→ **Task to carry out**:
Report every line from the following entries that contains the string "star".

#### Record extracts

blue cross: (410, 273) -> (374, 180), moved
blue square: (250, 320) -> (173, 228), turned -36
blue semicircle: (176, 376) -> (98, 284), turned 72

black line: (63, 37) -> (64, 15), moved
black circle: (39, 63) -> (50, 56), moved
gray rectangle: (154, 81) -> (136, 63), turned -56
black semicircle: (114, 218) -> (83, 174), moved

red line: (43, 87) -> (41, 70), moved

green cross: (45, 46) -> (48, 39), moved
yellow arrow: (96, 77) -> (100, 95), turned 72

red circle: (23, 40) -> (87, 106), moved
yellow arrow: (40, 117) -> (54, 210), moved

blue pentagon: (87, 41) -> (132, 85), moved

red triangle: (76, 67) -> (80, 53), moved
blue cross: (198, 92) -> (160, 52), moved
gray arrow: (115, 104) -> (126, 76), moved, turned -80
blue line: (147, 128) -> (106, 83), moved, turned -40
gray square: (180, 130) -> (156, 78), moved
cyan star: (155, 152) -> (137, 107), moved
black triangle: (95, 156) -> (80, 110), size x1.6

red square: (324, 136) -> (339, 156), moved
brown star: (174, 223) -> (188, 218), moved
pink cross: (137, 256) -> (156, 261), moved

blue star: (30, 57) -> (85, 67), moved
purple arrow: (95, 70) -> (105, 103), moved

########
#### Record extracts

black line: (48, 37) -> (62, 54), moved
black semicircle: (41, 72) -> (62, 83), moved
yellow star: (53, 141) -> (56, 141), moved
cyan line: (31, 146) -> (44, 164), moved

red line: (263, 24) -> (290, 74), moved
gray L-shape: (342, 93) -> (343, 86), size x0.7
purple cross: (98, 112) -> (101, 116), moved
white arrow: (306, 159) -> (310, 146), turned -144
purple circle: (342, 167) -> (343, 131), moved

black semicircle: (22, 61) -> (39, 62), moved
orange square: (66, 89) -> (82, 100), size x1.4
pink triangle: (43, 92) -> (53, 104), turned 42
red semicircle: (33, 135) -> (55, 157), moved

########

→ **Answer**:
cyan star: (155, 152) -> (137, 107), moved
brown star: (174, 223) -> (188, 218), moved
blue star: (30, 57) -> (85, 67), moved
yellow star: (53, 141) -> (56, 141), moved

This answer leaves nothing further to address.